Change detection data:
· · ·
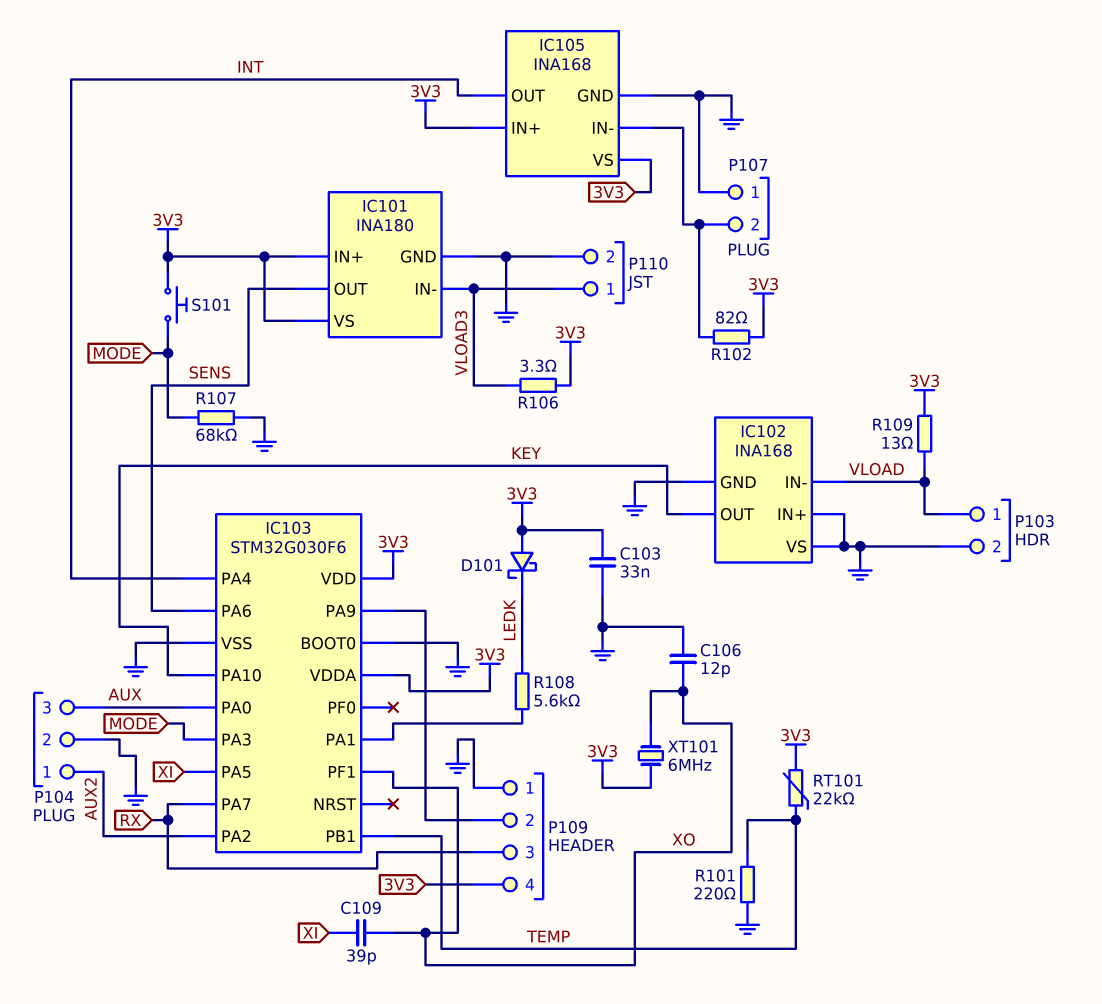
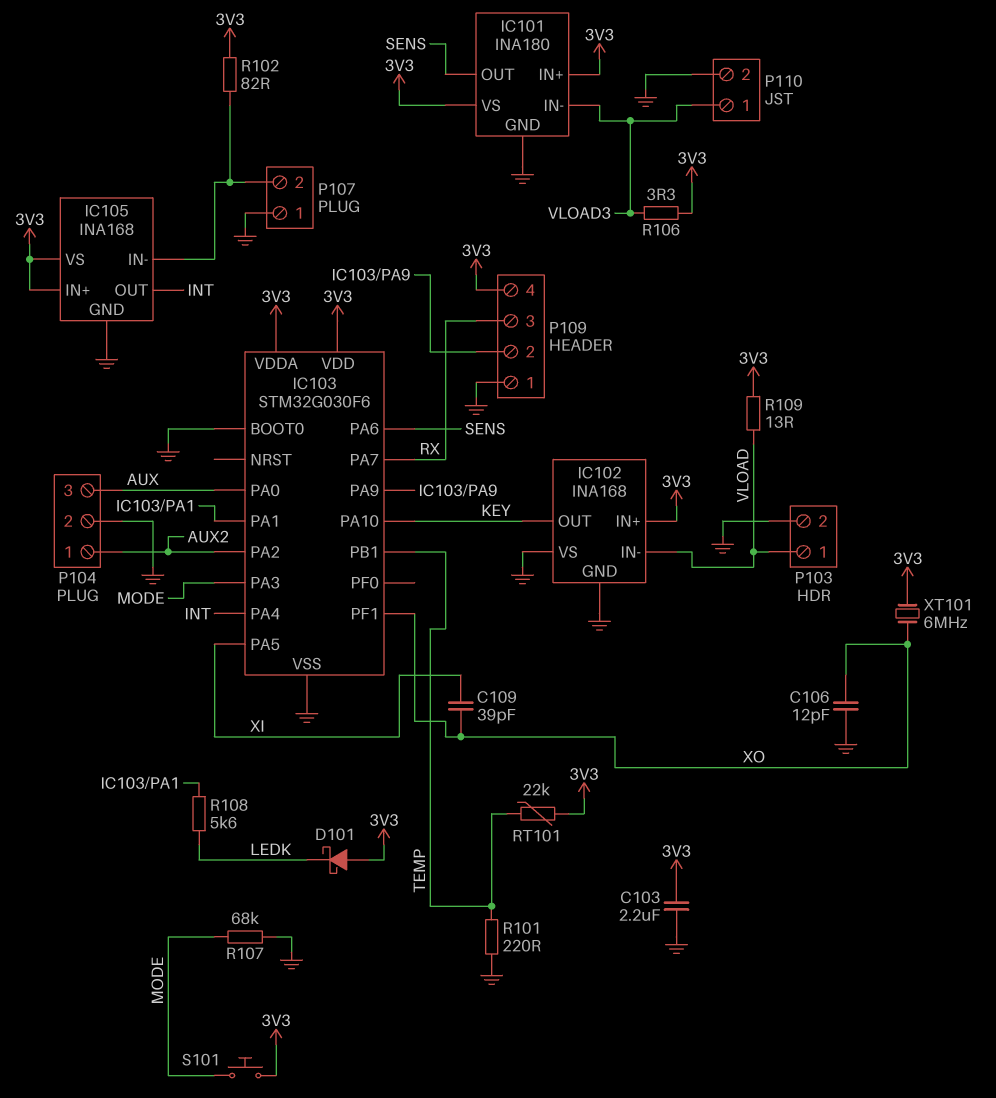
C103: 33nF (3V3, GND) -> 2.2uF (3V3, GND)
IC102 pin IN+: GND -> 3V3

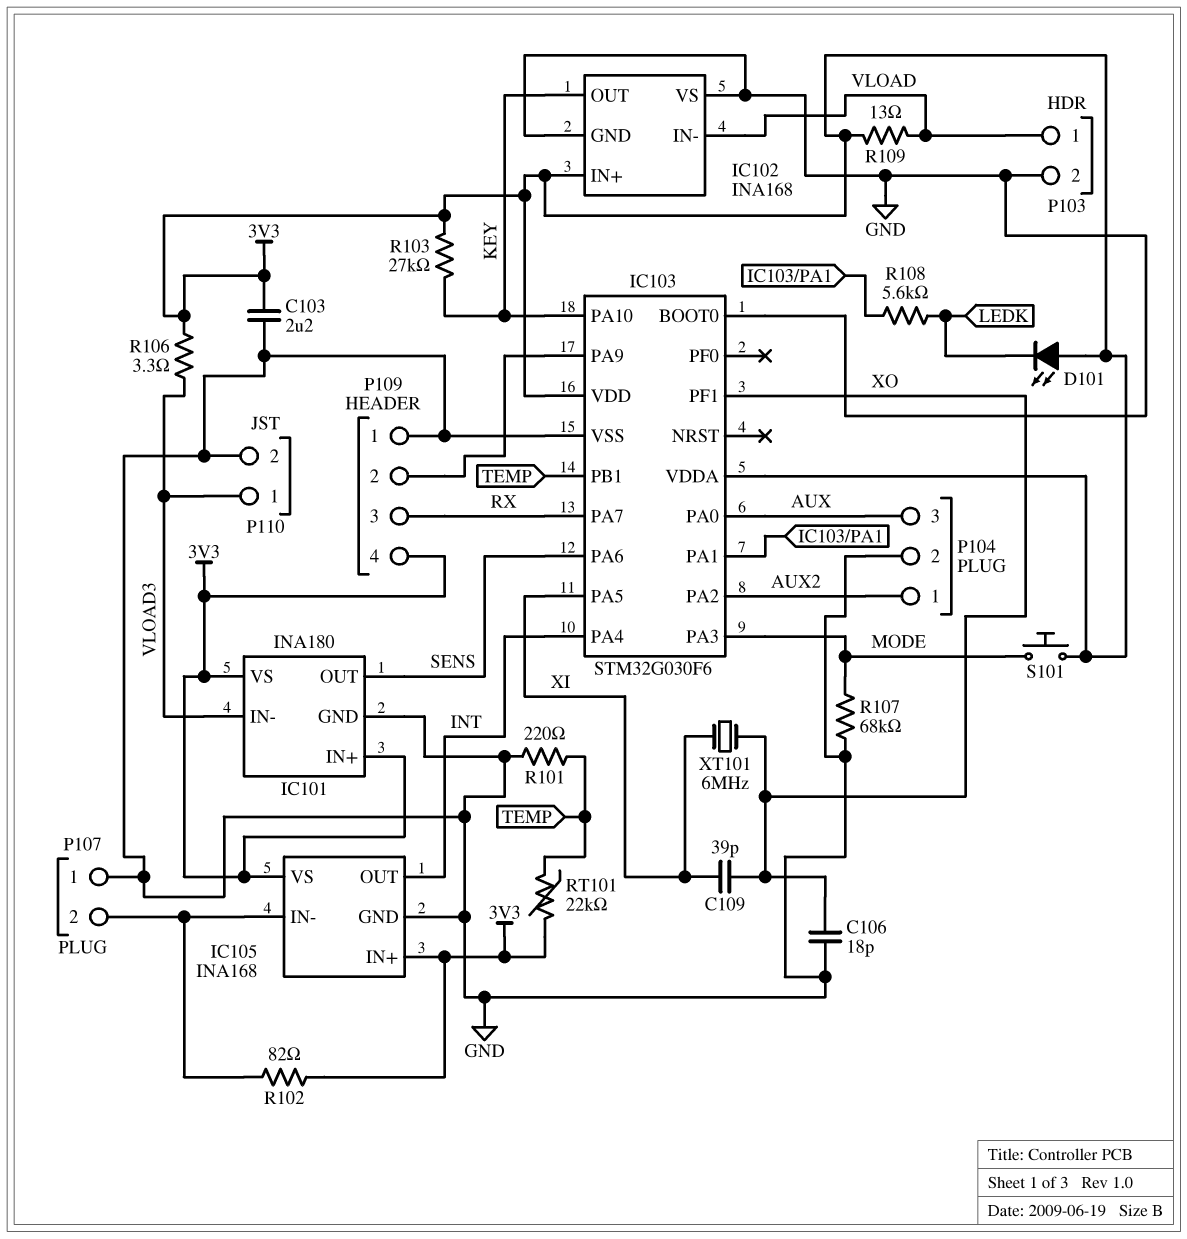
C106: 12pF (GND, XO) -> 18pF (GND, XO)
D101: schottky (A 3V3, K LEDK) -> LED (A 3V3, K LEDK)
R103: none -> 27k (3V3, KEY)
XT101: 6MHz (3V3, XO) -> 6MHz (XI, XO)

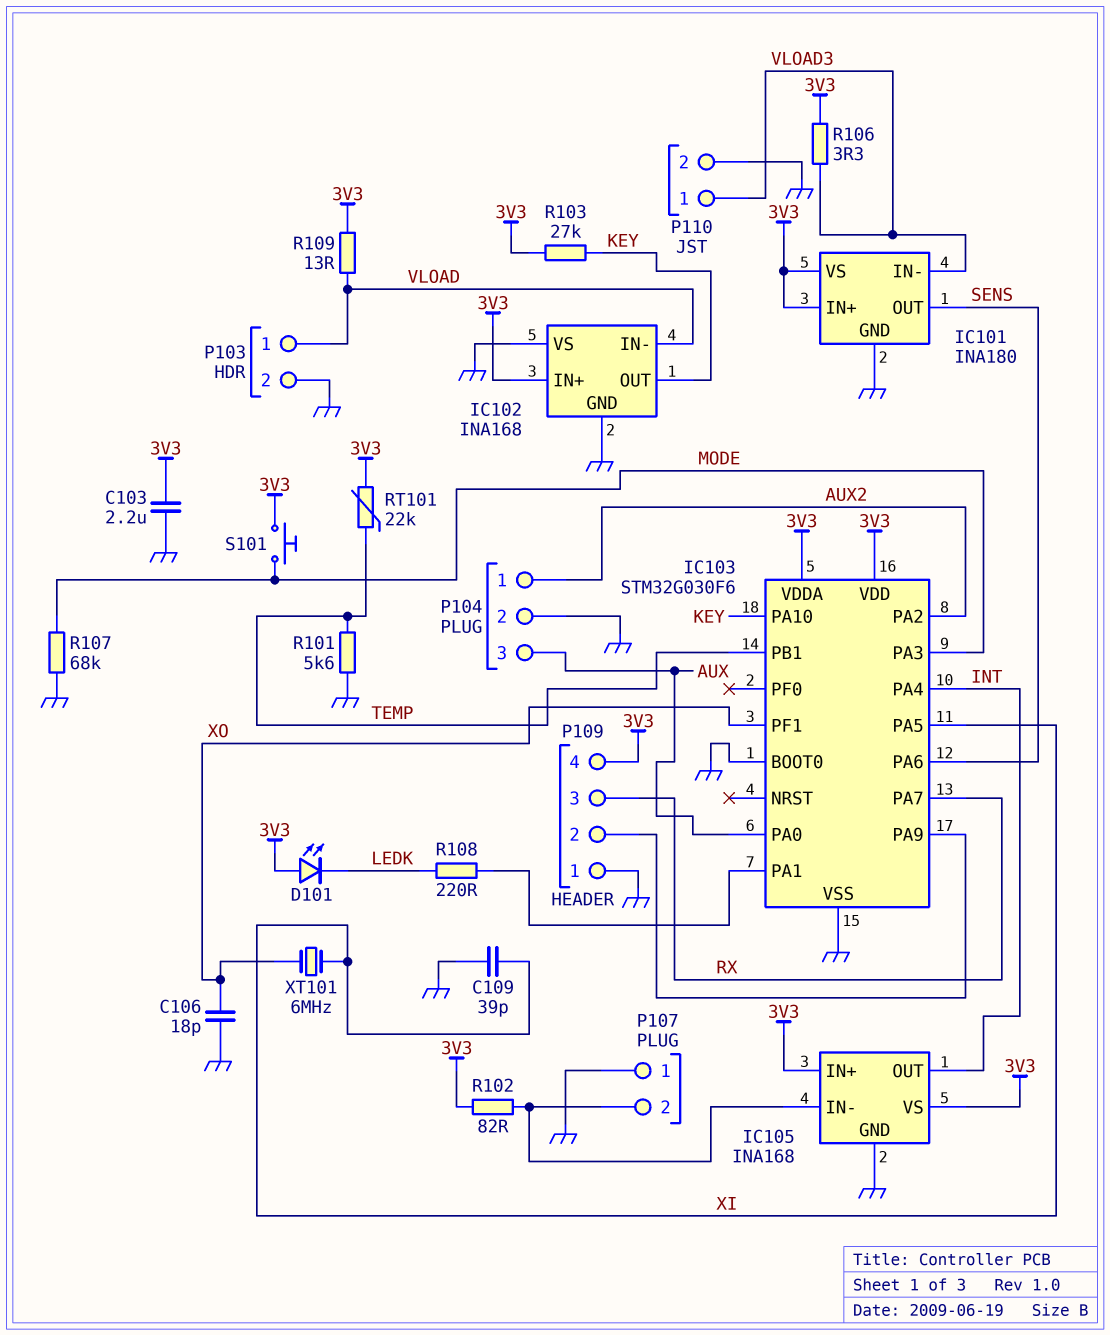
C109: 39pF (XI, XO) -> 39pF (GND, XI)
R101: 220 (GND, TEMP) -> 5.6k (GND, TEMP)
R108: 5.6k (IC103/PA1, LEDK) -> 220 (IC103/PA1, LEDK)

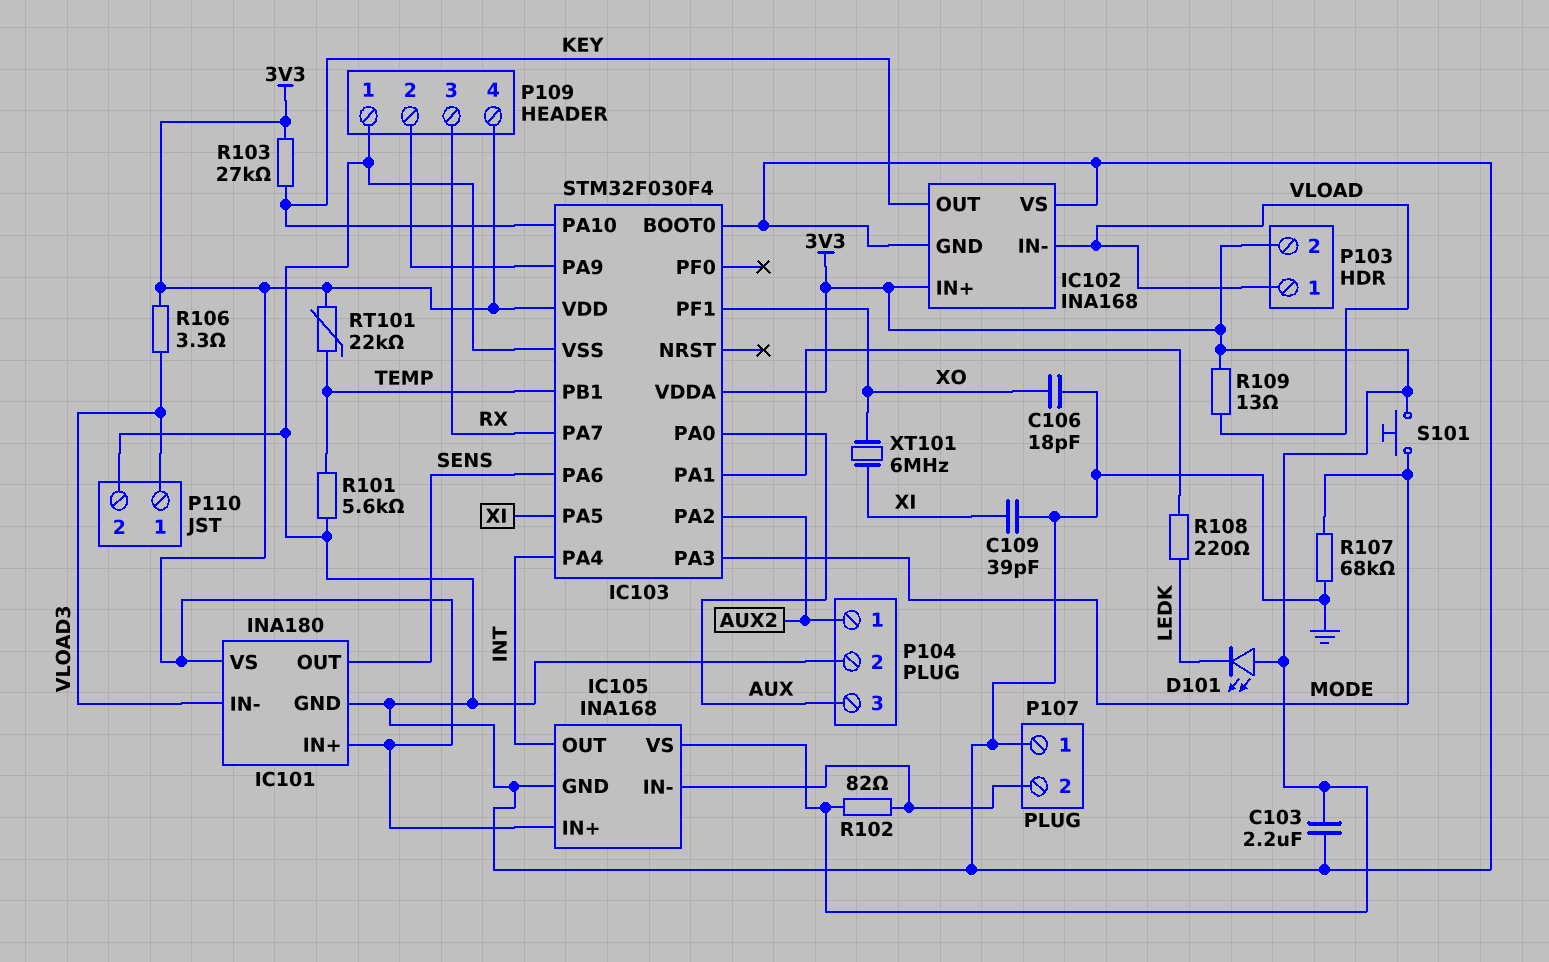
IC103: STM32G030F6 -> STM32F030F4
P103 pin 2: GND -> 3V3

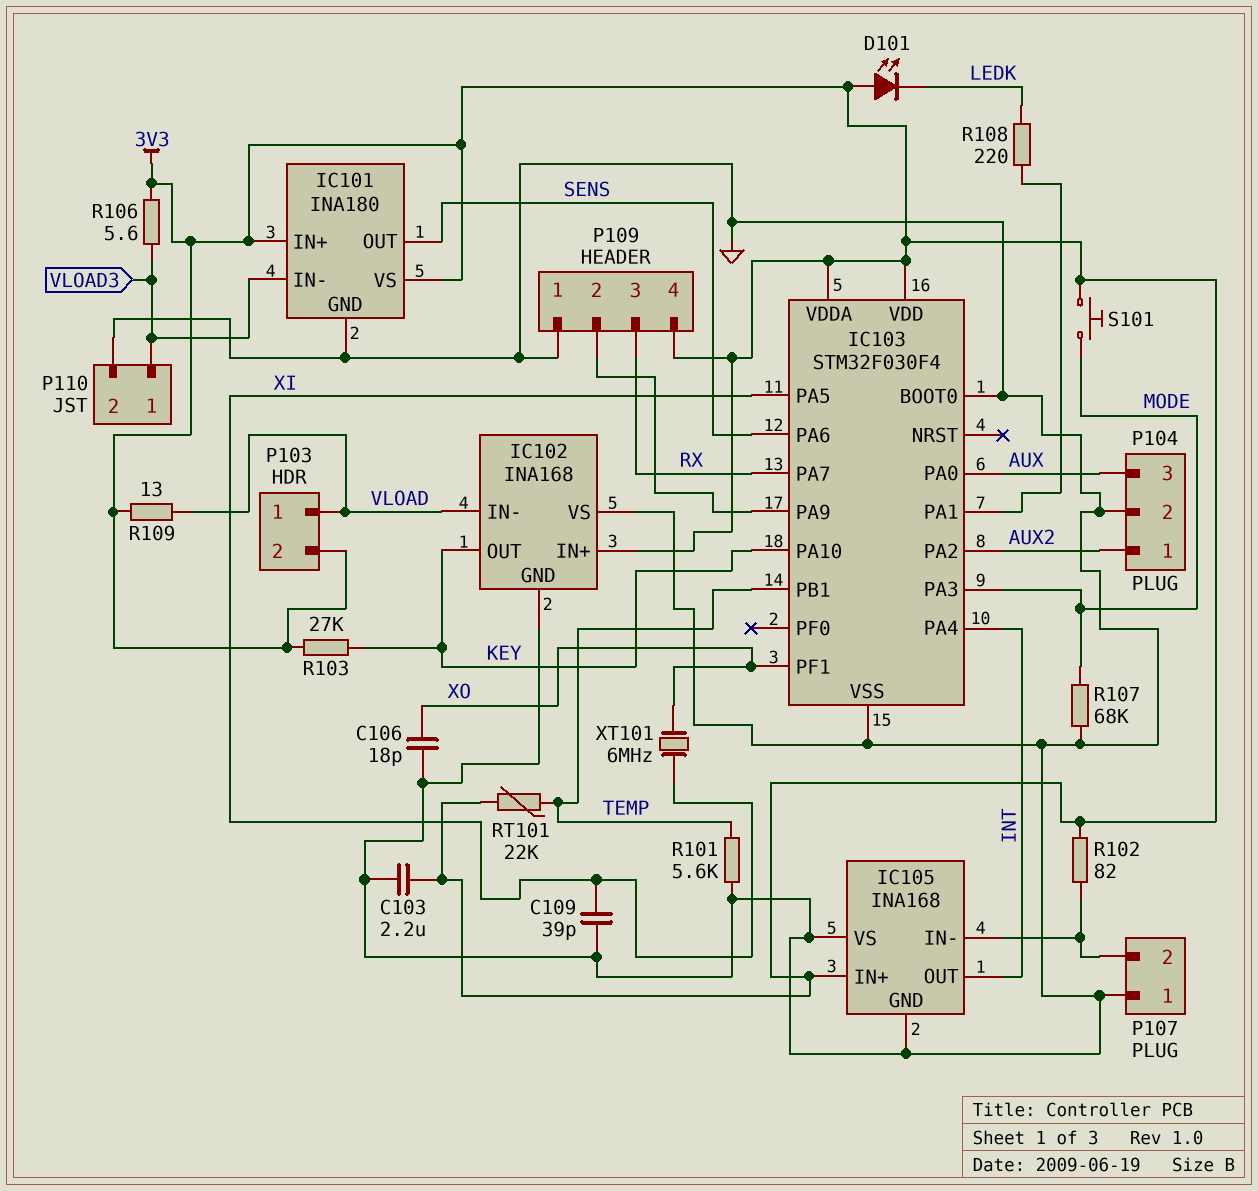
IC105 pin VS: 3V3 -> GND
R106: 3.3 (3V3, VLOAD3) -> 5.6 (3V3, VLOAD3)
· · ·
From the first line to the last, set down the data exactly, without the pictures.

* [Output of the exercise]
C103: 33nF (3V3, GND) -> 2.2uF (3V3, GND)
IC102 pin IN+: GND -> 3V3

C106: 12pF (GND, XO) -> 18pF (GND, XO)
D101: schottky (A 3V3, K LEDK) -> LED (A 3V3, K LEDK)
R103: none -> 27k (3V3, KEY)
XT101: 6MHz (3V3, XO) -> 6MHz (XI, XO)

C109: 39pF (XI, XO) -> 39pF (GND, XI)
R101: 220 (GND, TEMP) -> 5.6k (GND, TEMP)
R108: 5.6k (IC103/PA1, LEDK) -> 220 (IC103/PA1, LEDK)

IC103: STM32G030F6 -> STM32F030F4
P103 pin 2: GND -> 3V3

IC105 pin VS: 3V3 -> GND
R106: 3.3 (3V3, VLOAD3) -> 5.6 (3V3, VLOAD3)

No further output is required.